DATA:
_ _ _ _ _

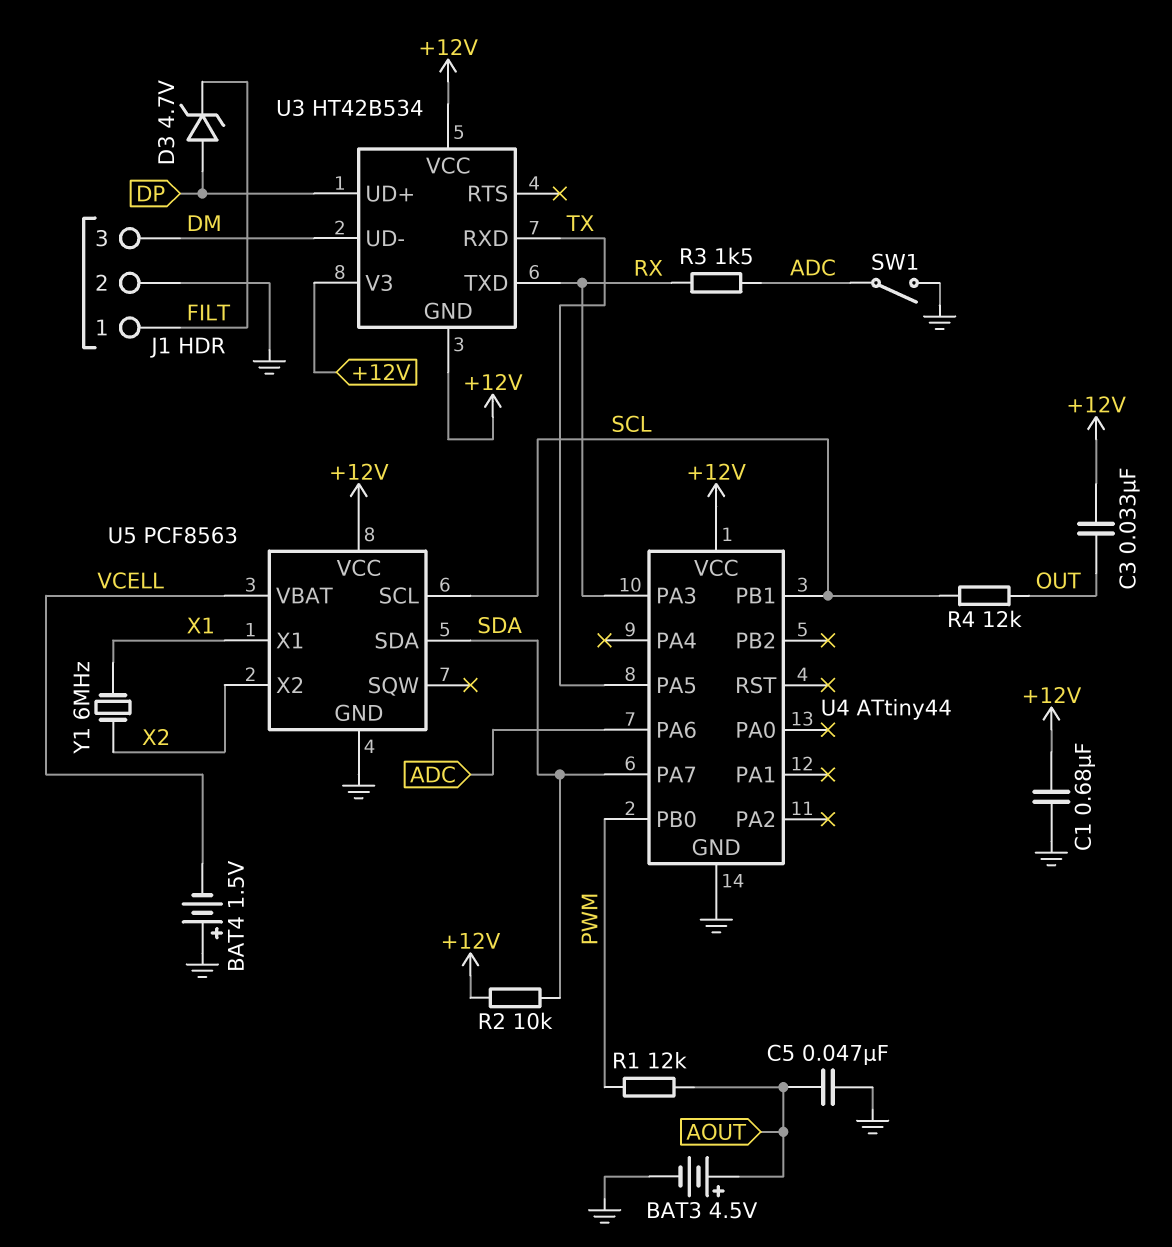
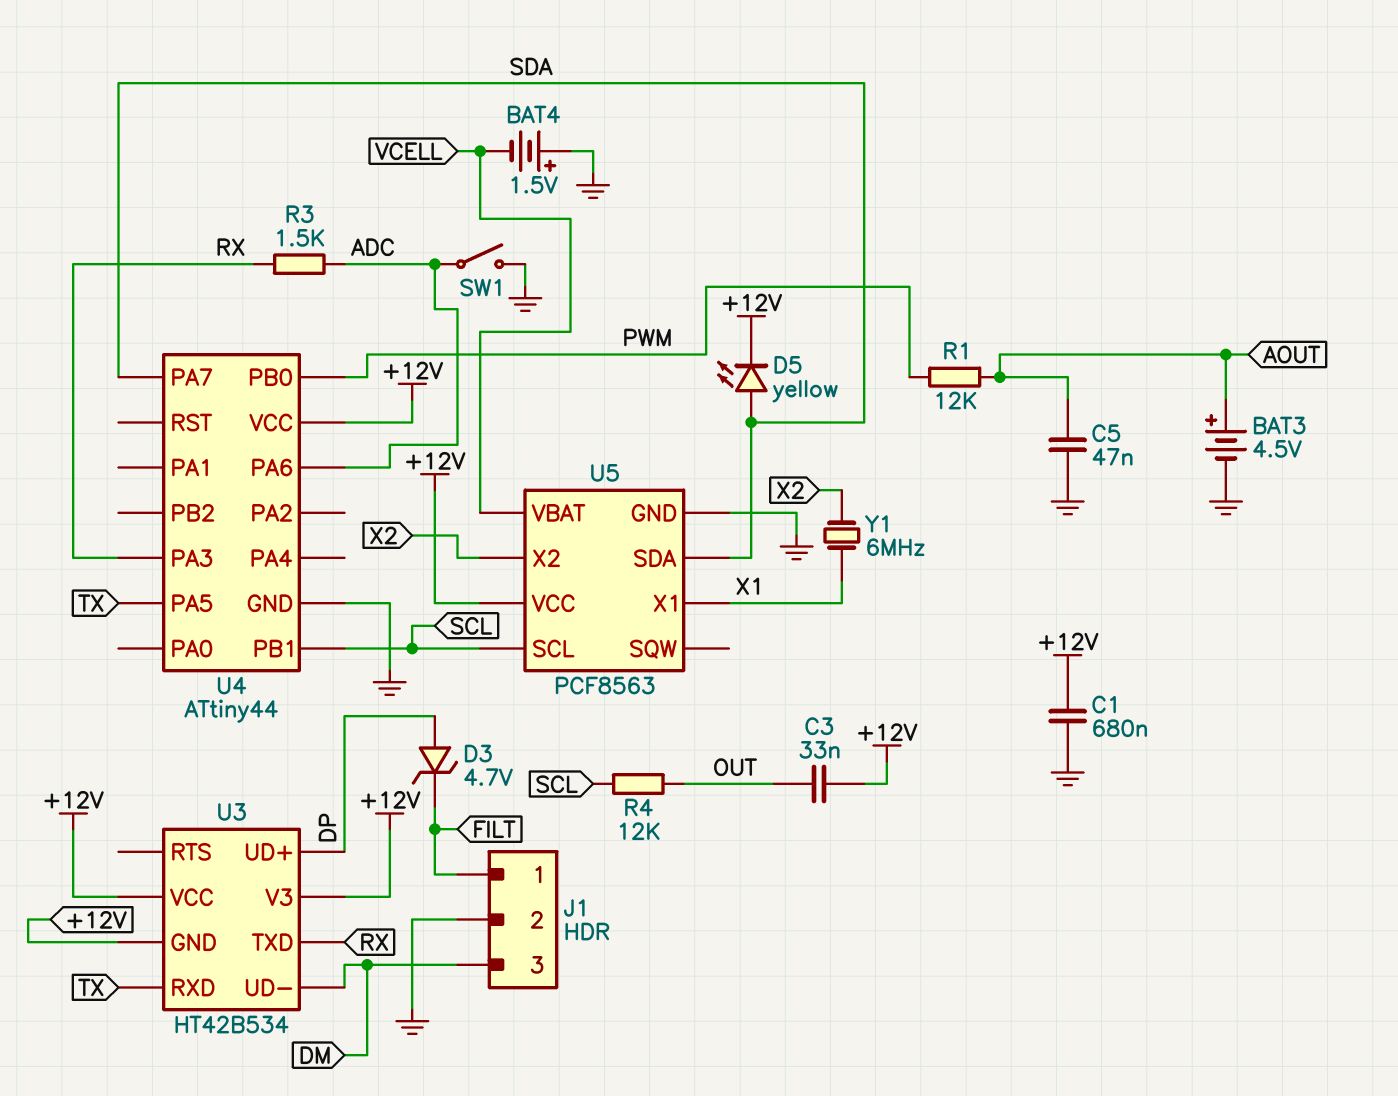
D5: none -> LED yellow (A SDA, K +12V)
R2: 10k (+12V, SDA) -> none

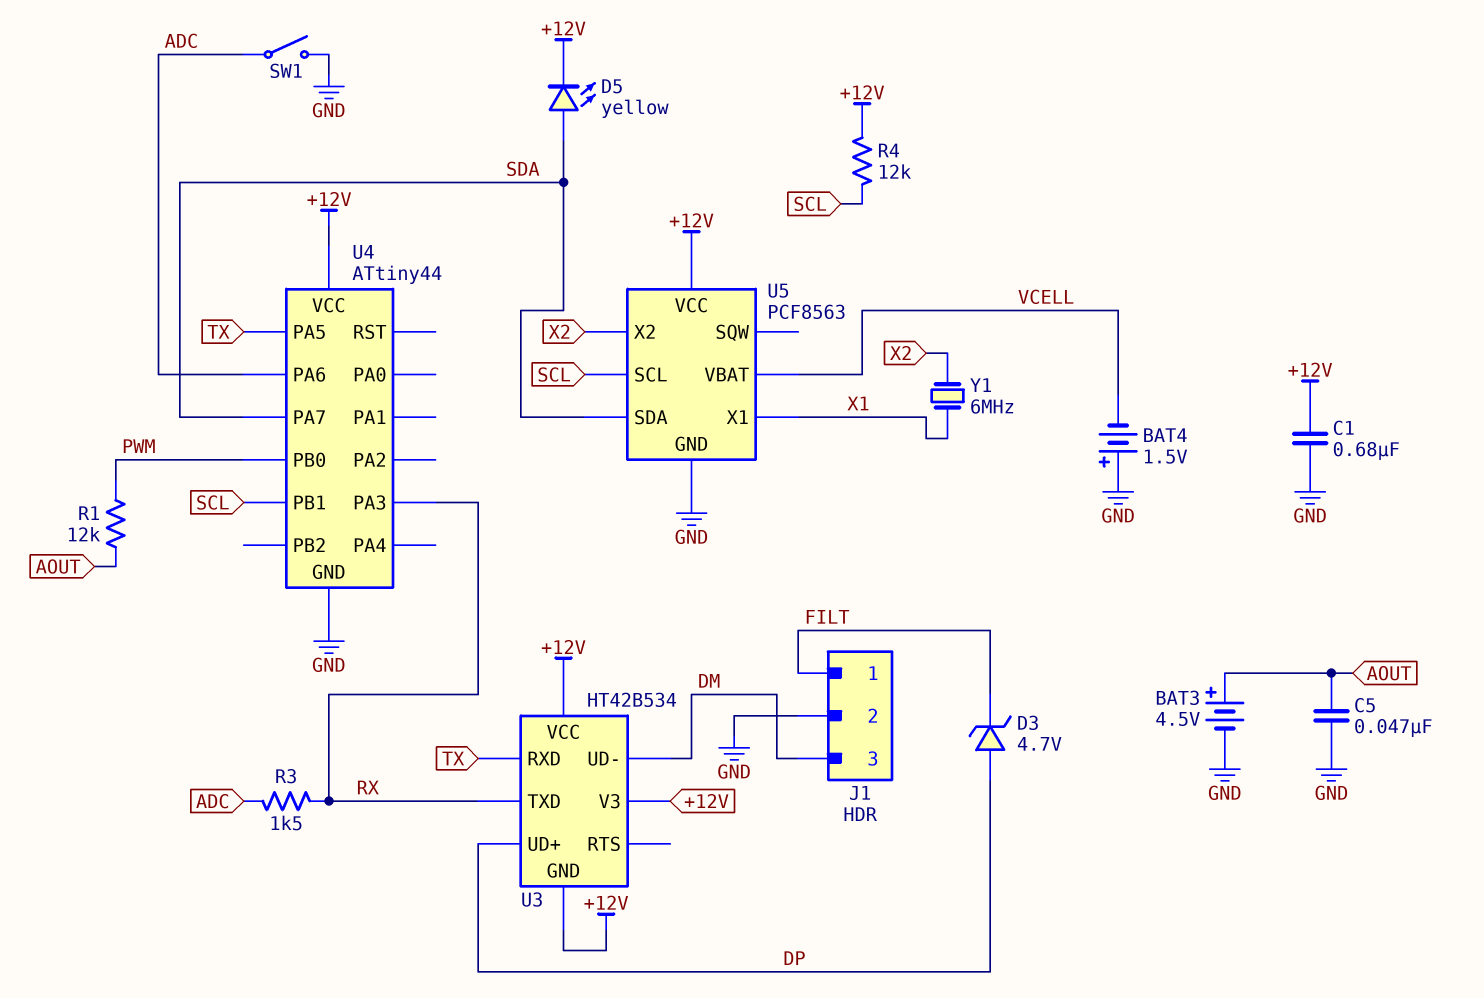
C3: 33nF (+12V, OUT) -> none
R4: 12k (OUT, SCL) -> 12k (+12V, SCL)

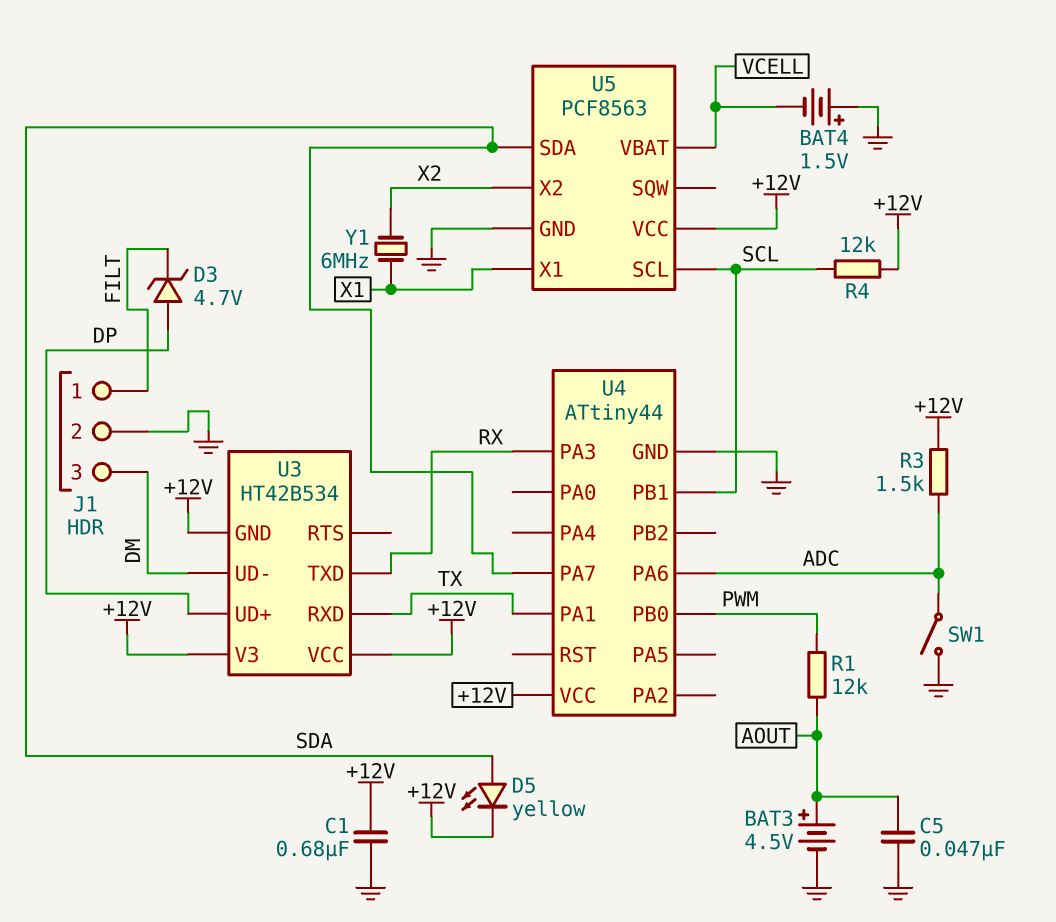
R3: 1.5k (ADC, RX) -> 1.5k (+12V, ADC)
U4 pin PA1: none -> TX
U4 pin PA5: TX -> none

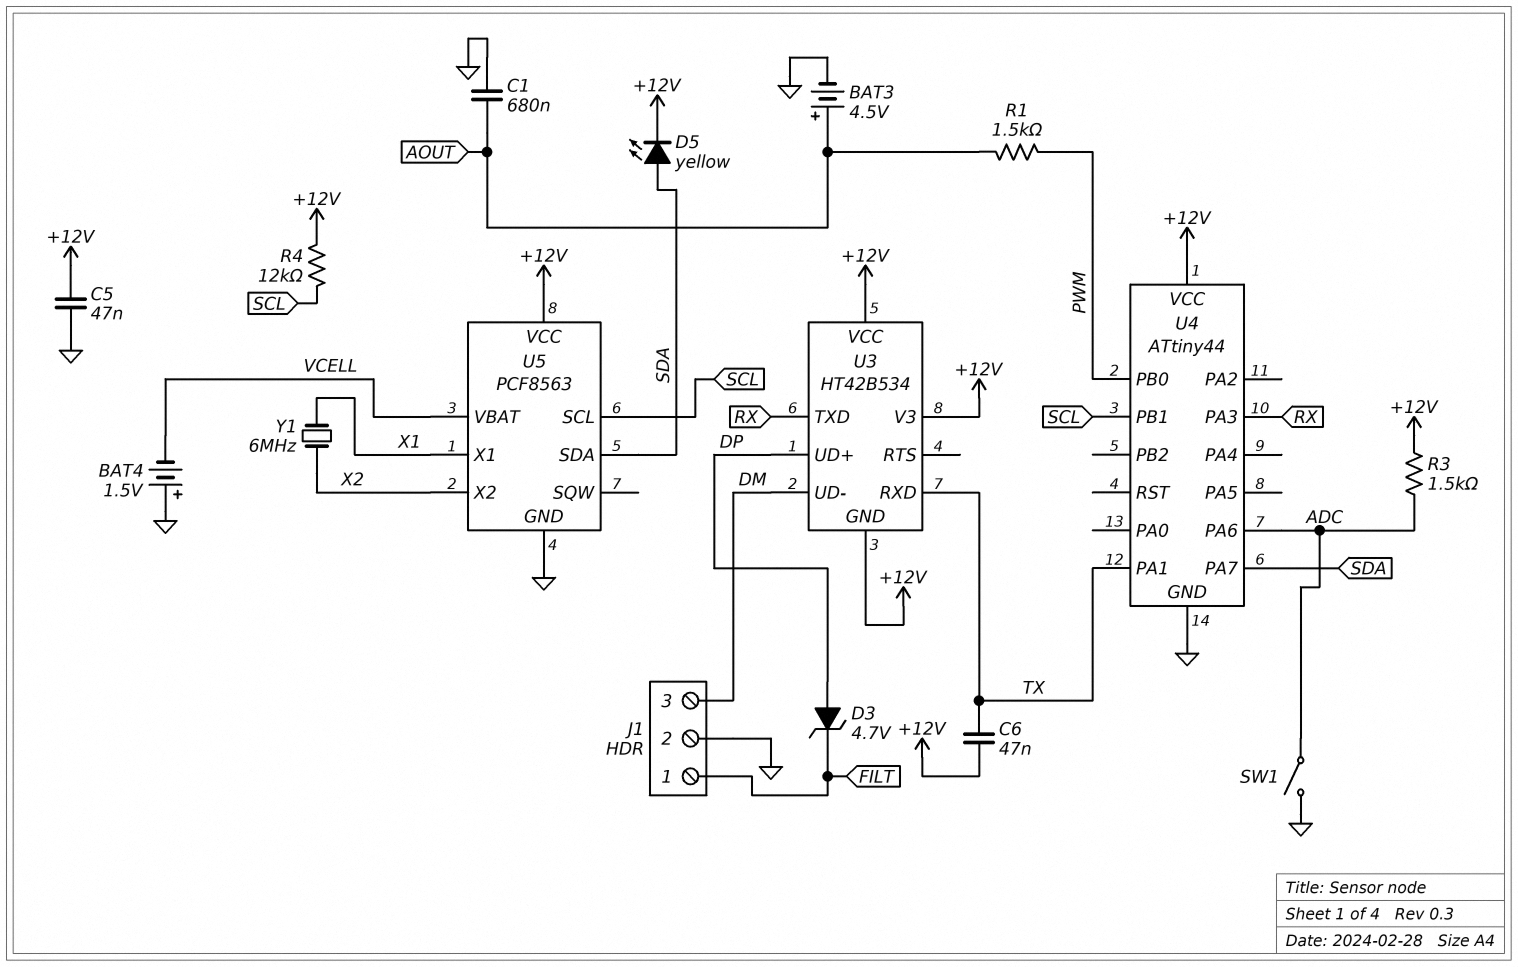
C1: 680nF (+12V, GND) -> 680nF (AOUT, GND)
C5: 47nF (AOUT, GND) -> 47nF (+12V, GND)
C6: none -> 47nF (+12V, TX)
R1: 12k (AOUT, PWM) -> 1.5k (AOUT, PWM)

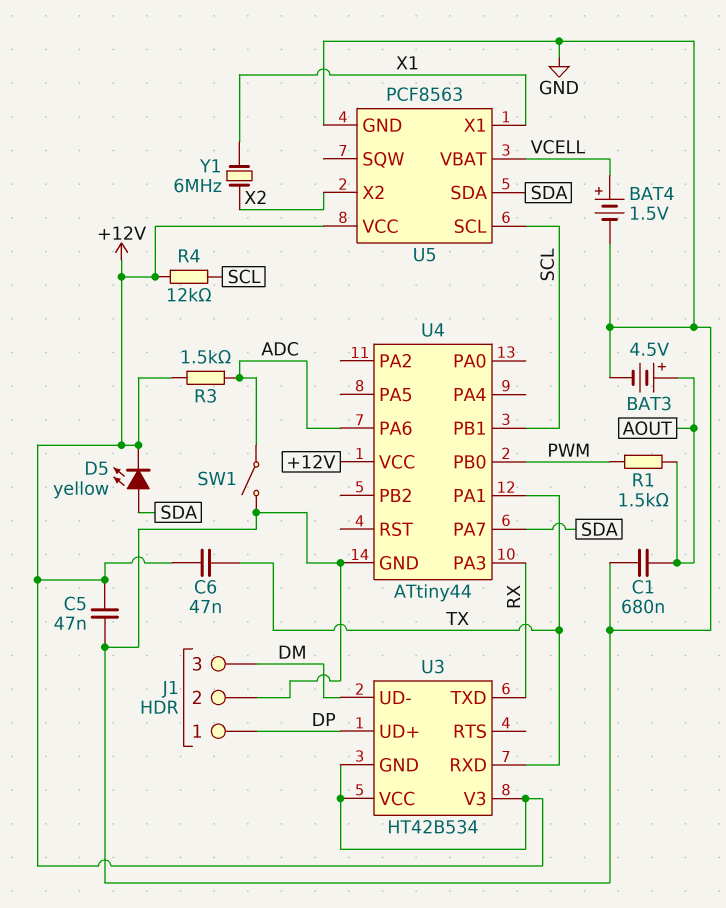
BAT4: 1.5V (plus GND, minus VCELL) -> 1.5V (plus VCELL, minus GND)
D3: zener 4.7V (A DP, K FILT) -> none
J1 pin 1: FILT -> DP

_ _ _ _ _

TASK: Your reply should hold every line above exactly as written and none of the pictures.

RESPONSE BELOW:
D5: none -> LED yellow (A SDA, K +12V)
R2: 10k (+12V, SDA) -> none

C3: 33nF (+12V, OUT) -> none
R4: 12k (OUT, SCL) -> 12k (+12V, SCL)

R3: 1.5k (ADC, RX) -> 1.5k (+12V, ADC)
U4 pin PA1: none -> TX
U4 pin PA5: TX -> none

C1: 680nF (+12V, GND) -> 680nF (AOUT, GND)
C5: 47nF (AOUT, GND) -> 47nF (+12V, GND)
C6: none -> 47nF (+12V, TX)
R1: 12k (AOUT, PWM) -> 1.5k (AOUT, PWM)

BAT4: 1.5V (plus GND, minus VCELL) -> 1.5V (plus VCELL, minus GND)
D3: zener 4.7V (A DP, K FILT) -> none
J1 pin 1: FILT -> DP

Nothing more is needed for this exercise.